- TRY IT -
Copy each line below in which the string "none" appears.

Scene change data:
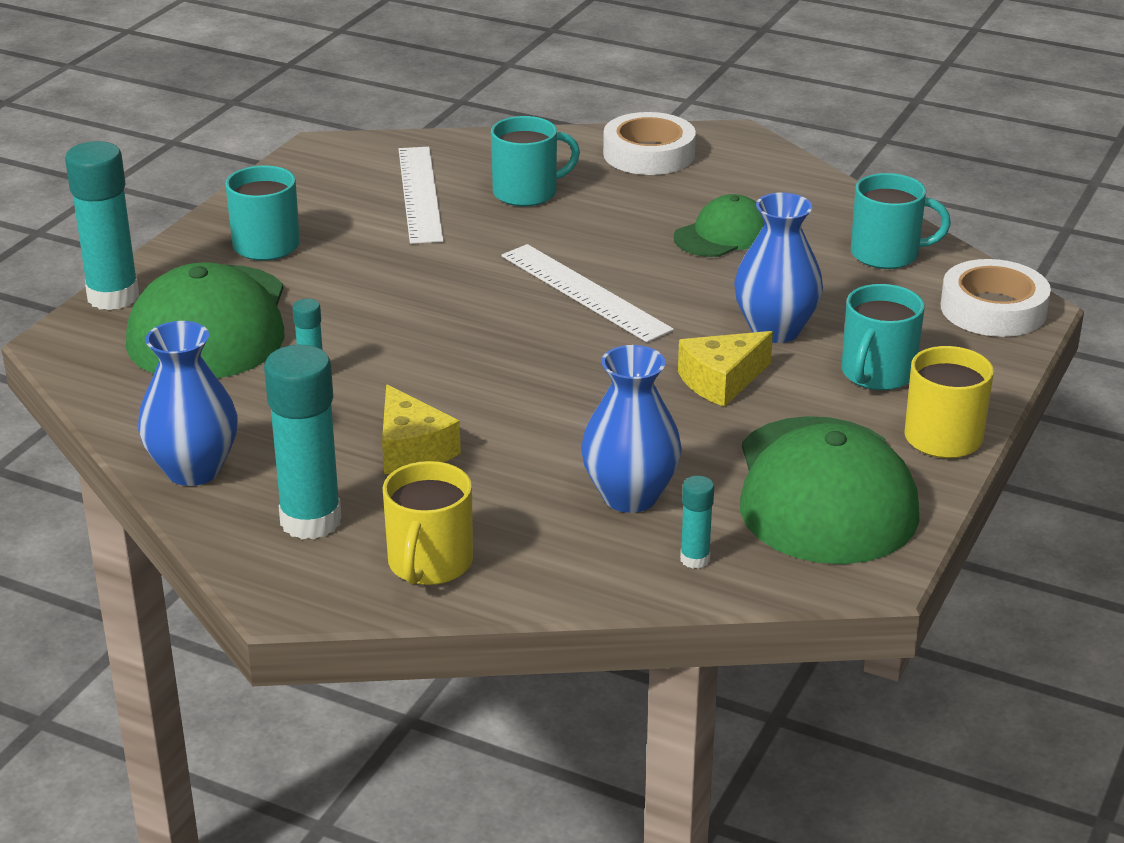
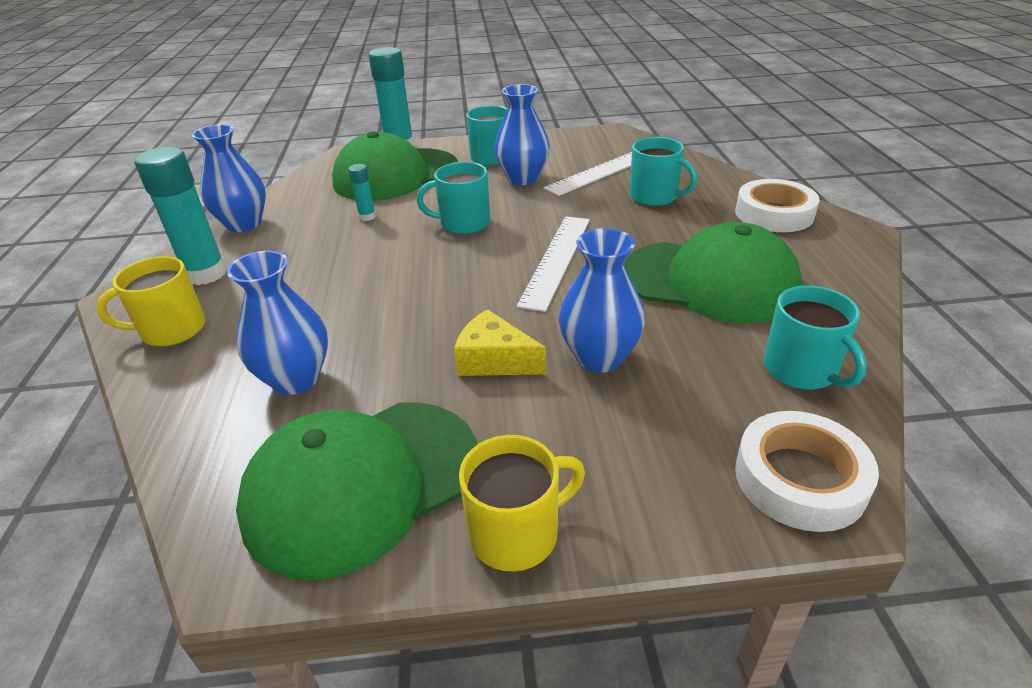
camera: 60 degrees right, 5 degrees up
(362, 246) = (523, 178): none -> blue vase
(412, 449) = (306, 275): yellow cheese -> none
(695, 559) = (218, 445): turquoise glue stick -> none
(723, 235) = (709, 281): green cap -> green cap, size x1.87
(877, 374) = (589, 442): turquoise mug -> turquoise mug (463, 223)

---

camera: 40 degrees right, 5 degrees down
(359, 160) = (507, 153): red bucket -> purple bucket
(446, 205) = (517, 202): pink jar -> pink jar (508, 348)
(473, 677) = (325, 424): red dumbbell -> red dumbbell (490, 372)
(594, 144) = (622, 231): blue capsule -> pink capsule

- ANSWER FOR THIS EXERCISE -
(362, 246) = (523, 178): none -> blue vase
(412, 449) = (306, 275): yellow cheese -> none
(695, 559) = (218, 445): turquoise glue stick -> none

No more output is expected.